══ INFORMATION PROVIDED ══

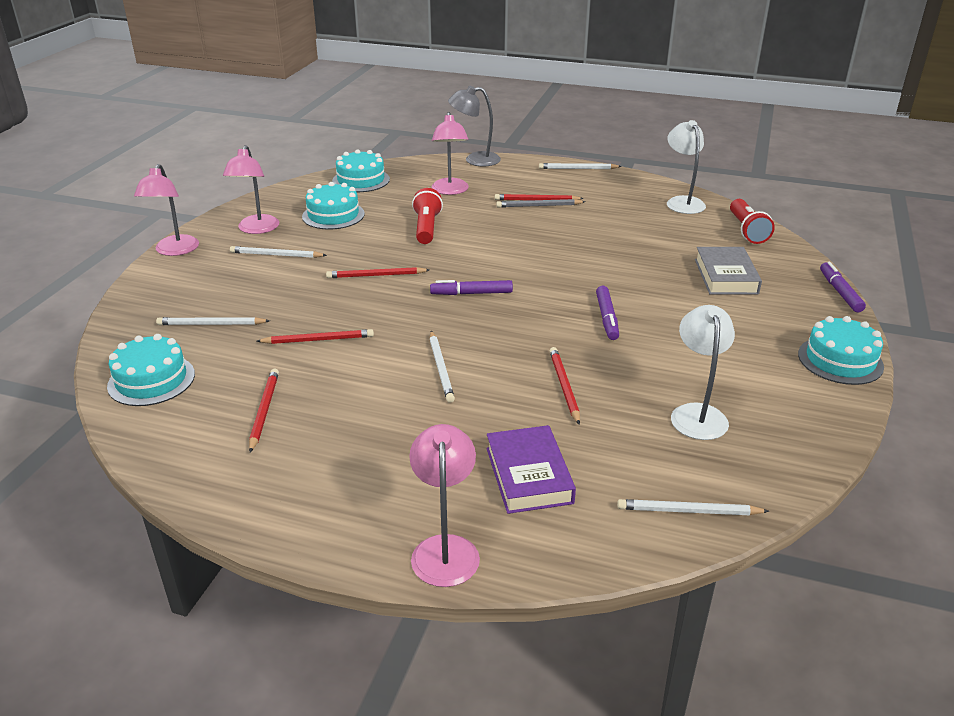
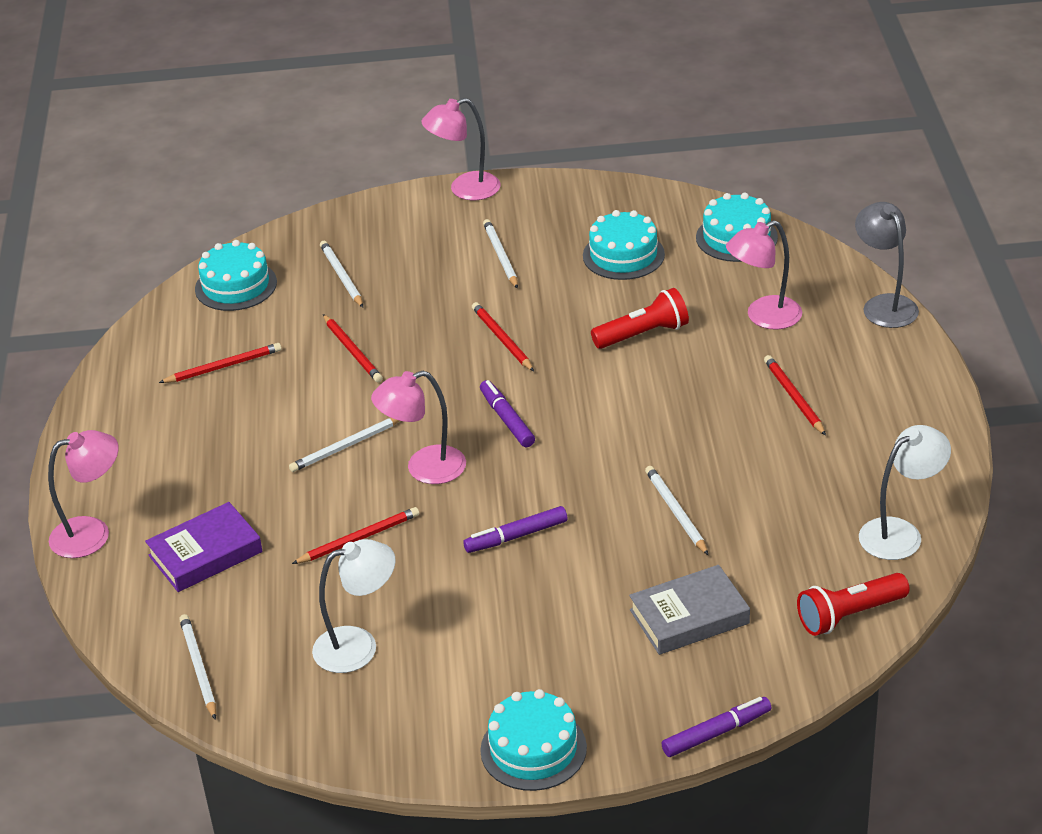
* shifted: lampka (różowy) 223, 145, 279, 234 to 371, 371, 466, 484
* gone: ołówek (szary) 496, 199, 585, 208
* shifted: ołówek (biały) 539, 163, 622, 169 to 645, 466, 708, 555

═══

• _YOUR ASSIGNMENT_: An exact copy of the data above is required, printed without its pictures.

• _RESPONSE_:
* shifted: lampka (różowy) 223, 145, 279, 234 to 371, 371, 466, 484
* gone: ołówek (szary) 496, 199, 585, 208
* shifted: ołówek (biały) 539, 163, 622, 169 to 645, 466, 708, 555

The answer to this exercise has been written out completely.